*ACTIVITY*
Write an exact copy of the entries below that leaves out all pictures.

*WORKING DATA*
##############################
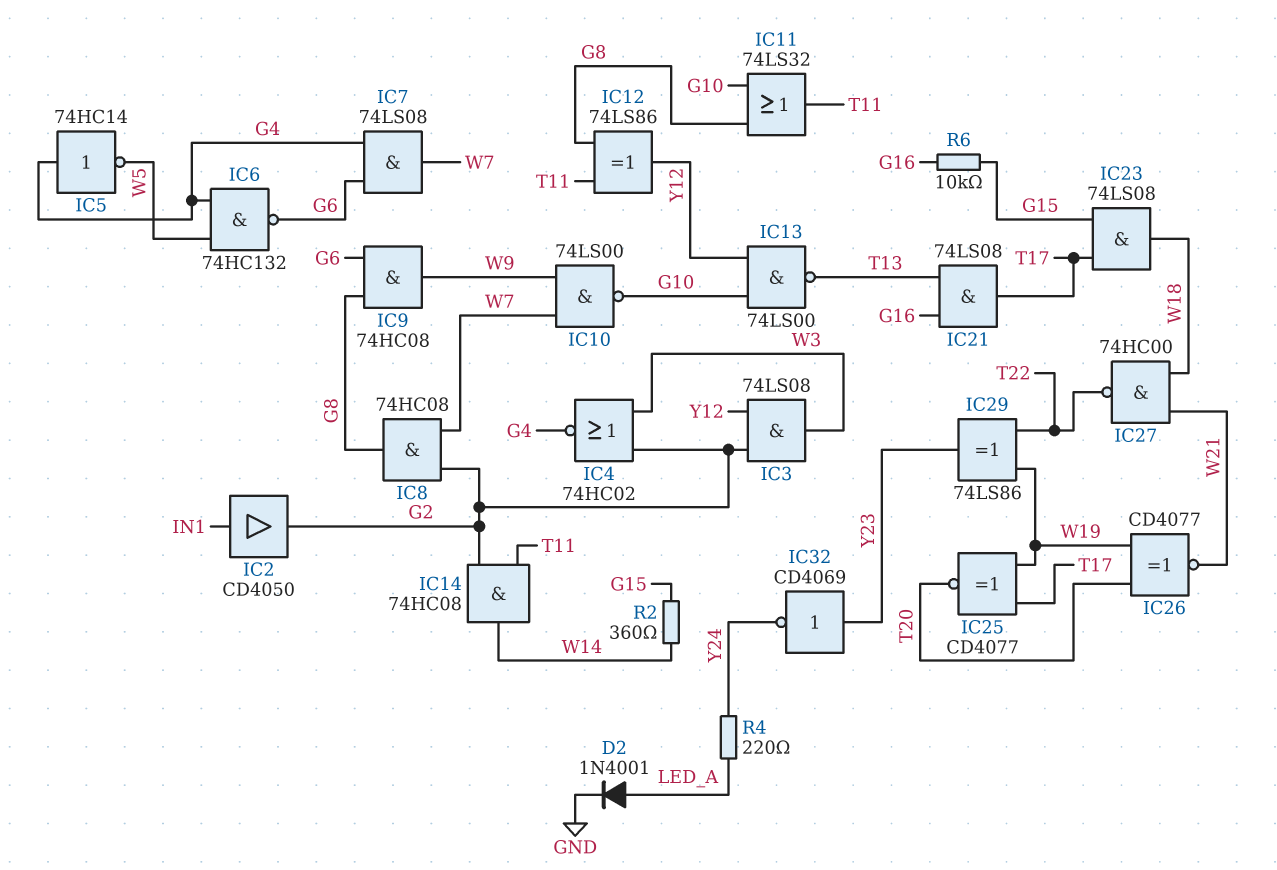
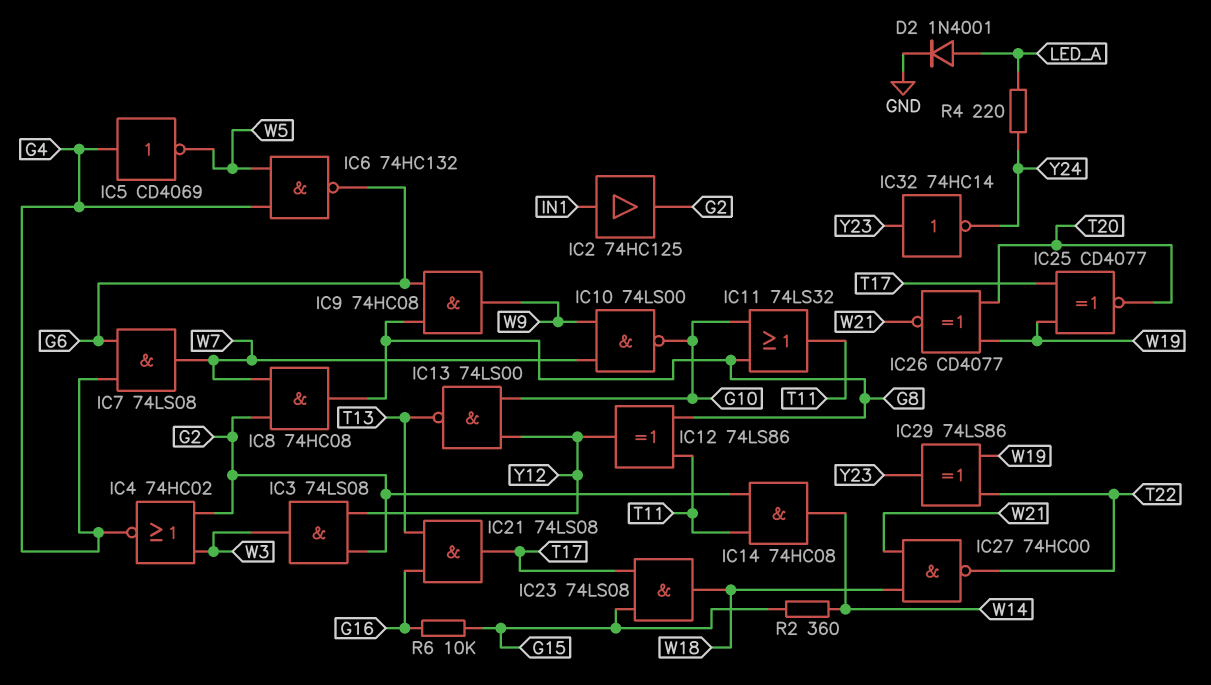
IC2: buffer CD4050 (in IN1, out G2) -> buffer 74HC125 (in IN1, out G2)
IC5: NOT 74HC14 (in G4, out W5) -> NOT CD4069 (in G4, out W5)
IC32: NOT CD4069 (in Y23, out Y24) -> NOT 74HC14 (in Y23, out Y24)

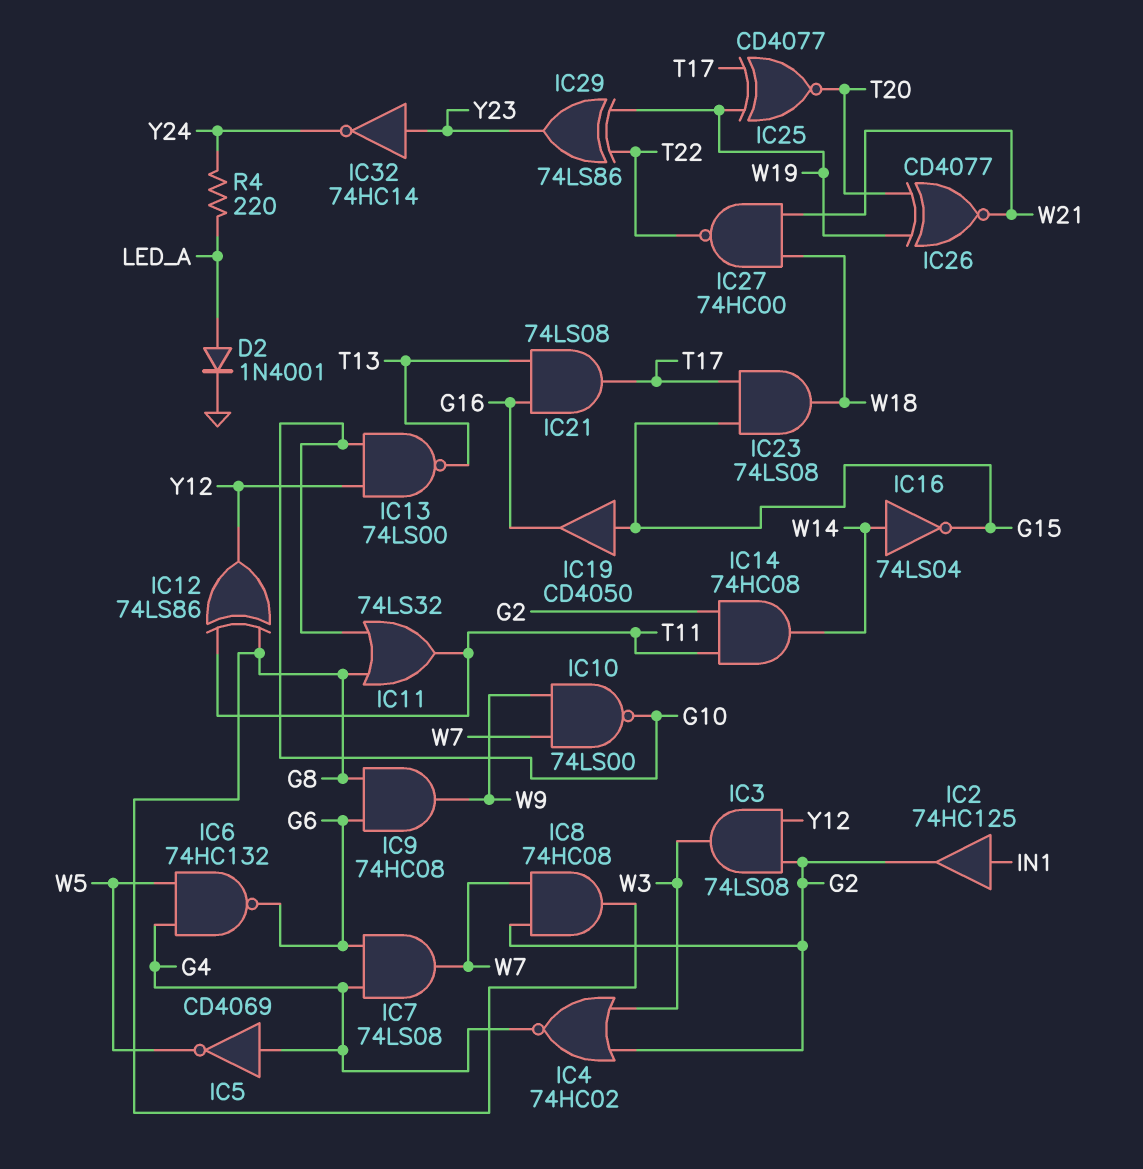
IC16: none -> NOT 74LS04 (in W14, out G15)
IC19: none -> buffer CD4050 (in G15, out G16)
R2: 360 (G15, W14) -> none
R6: 10k (G15, G16) -> none

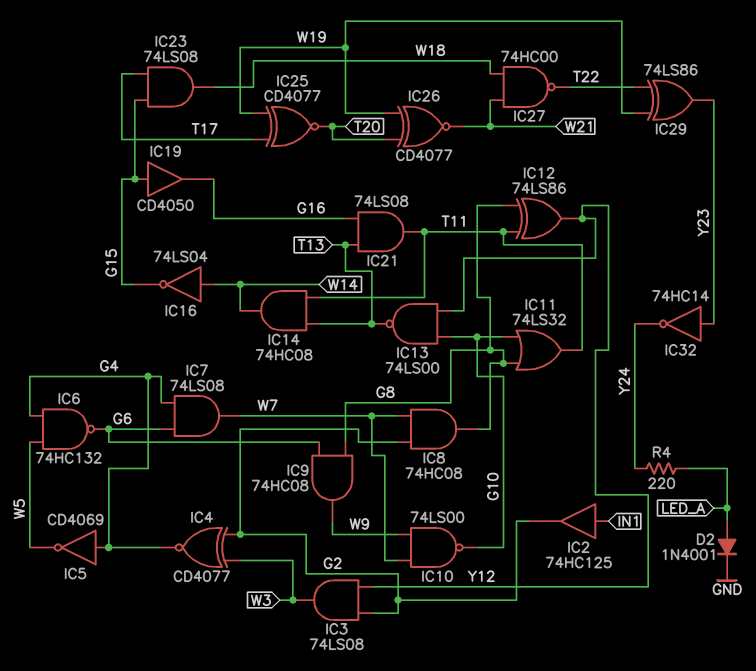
IC4: NOR 74HC02 (in G2, in W3, out G4) -> XNOR CD4077 (in G2, in W3, out G4)
IC14: AND 74HC08 (in G2, in T11, out W14) -> AND 74HC08 (in T11, in T13, out W14)
IC21: AND 74LS08 (in G16, in T13, out T17) -> AND 74LS08 (in G16, in T13, out T11)

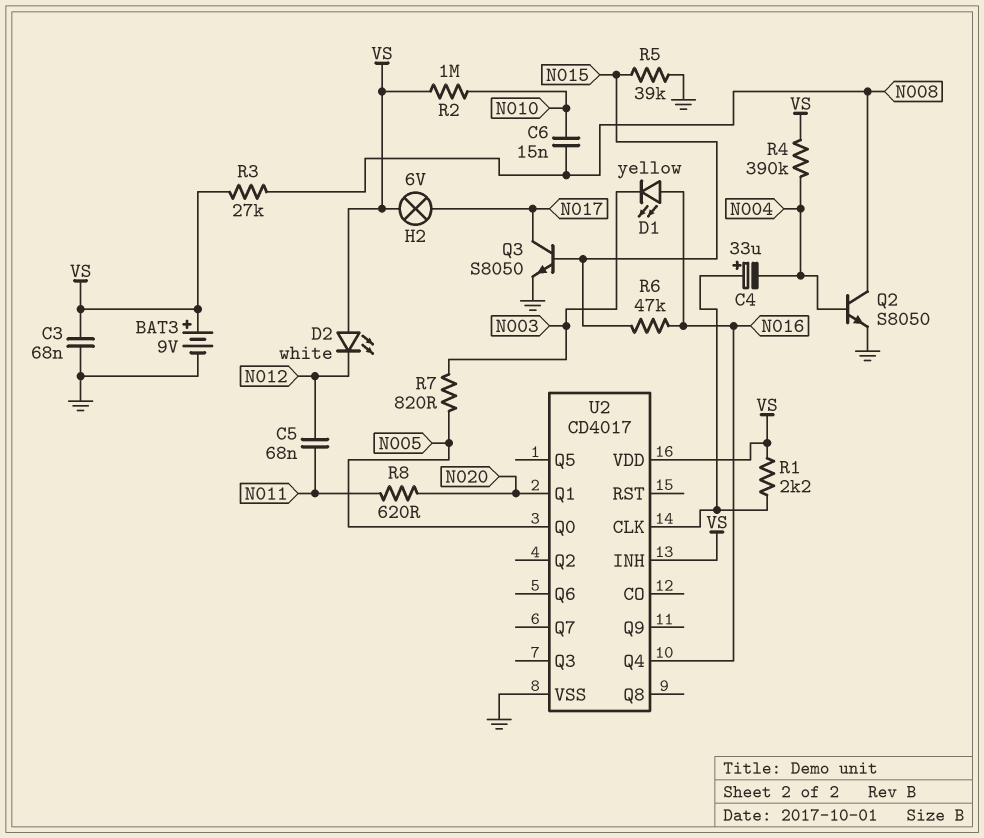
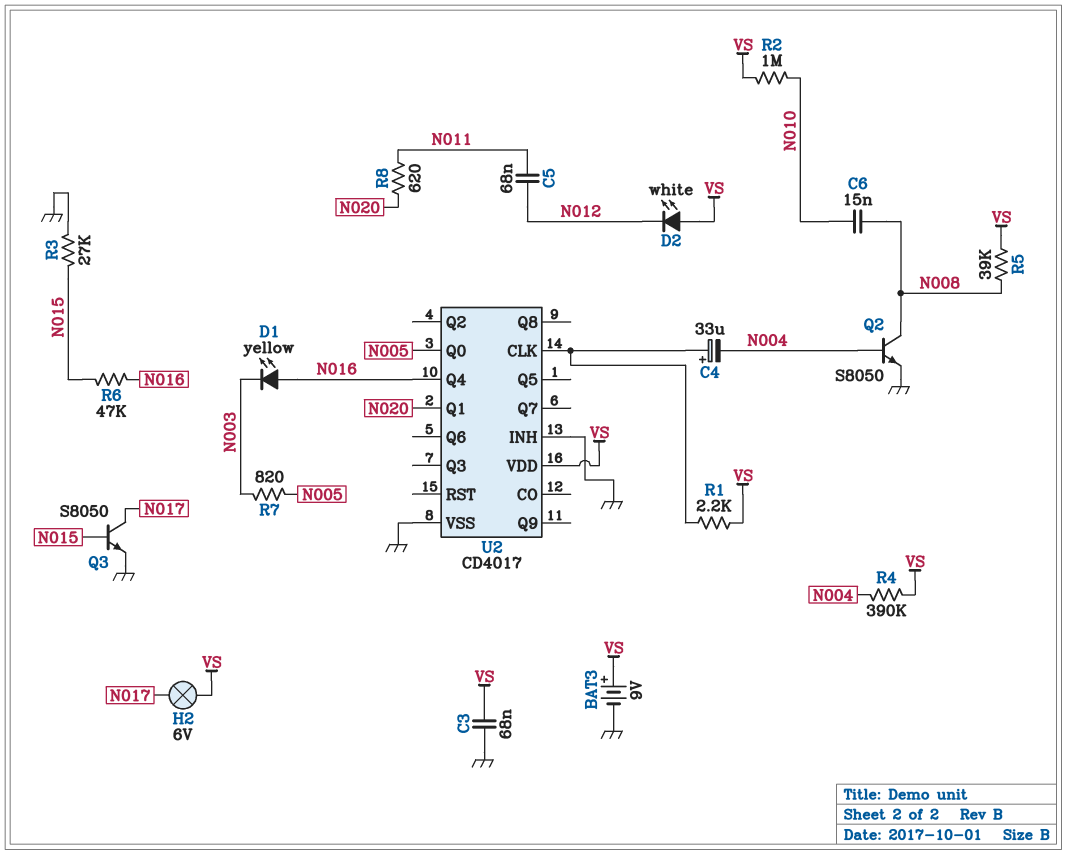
R3: 27k (N008, VS) -> 27k (GND, N015)
R5: 39k (GND, N015) -> 39k (N008, VS)
U2 pin INH: VS -> GND

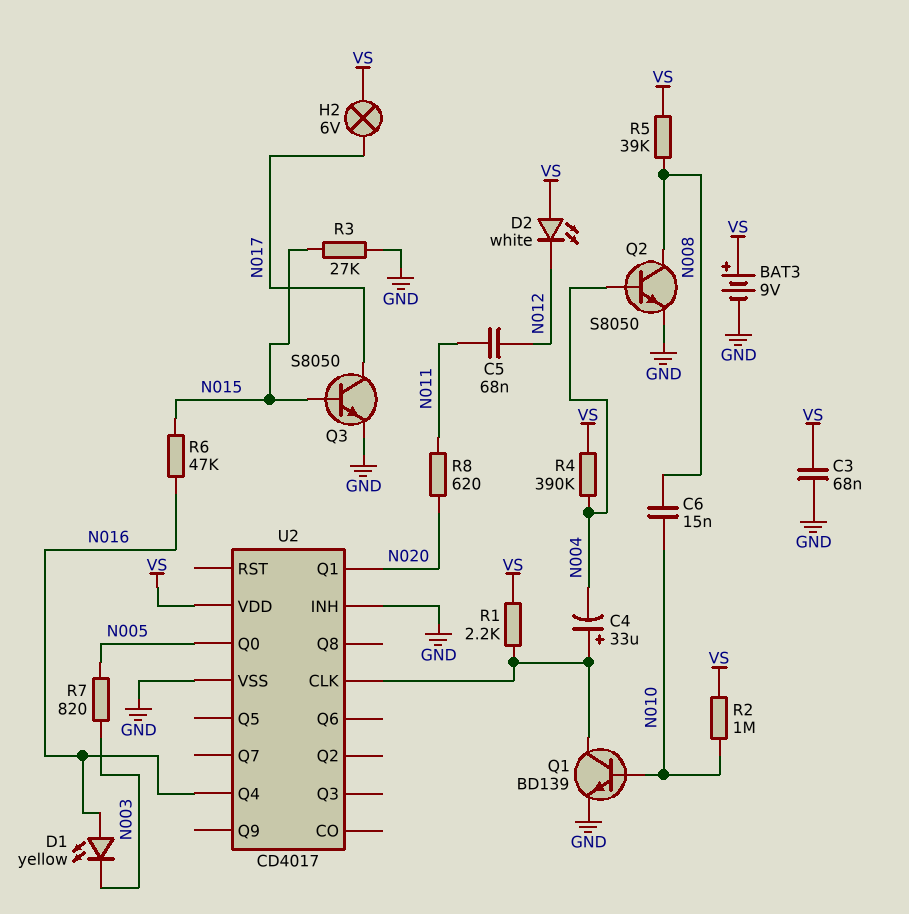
Q1: none -> NPN BD139 (B N010, C U2/CLK, E GND)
##############################
*SOLVED PROBLEM*
IC2: buffer CD4050 (in IN1, out G2) -> buffer 74HC125 (in IN1, out G2)
IC5: NOT 74HC14 (in G4, out W5) -> NOT CD4069 (in G4, out W5)
IC32: NOT CD4069 (in Y23, out Y24) -> NOT 74HC14 (in Y23, out Y24)

IC16: none -> NOT 74LS04 (in W14, out G15)
IC19: none -> buffer CD4050 (in G15, out G16)
R2: 360 (G15, W14) -> none
R6: 10k (G15, G16) -> none

IC4: NOR 74HC02 (in G2, in W3, out G4) -> XNOR CD4077 (in G2, in W3, out G4)
IC14: AND 74HC08 (in G2, in T11, out W14) -> AND 74HC08 (in T11, in T13, out W14)
IC21: AND 74LS08 (in G16, in T13, out T17) -> AND 74LS08 (in G16, in T13, out T11)

R3: 27k (N008, VS) -> 27k (GND, N015)
R5: 39k (GND, N015) -> 39k (N008, VS)
U2 pin INH: VS -> GND

Q1: none -> NPN BD139 (B N010, C U2/CLK, E GND)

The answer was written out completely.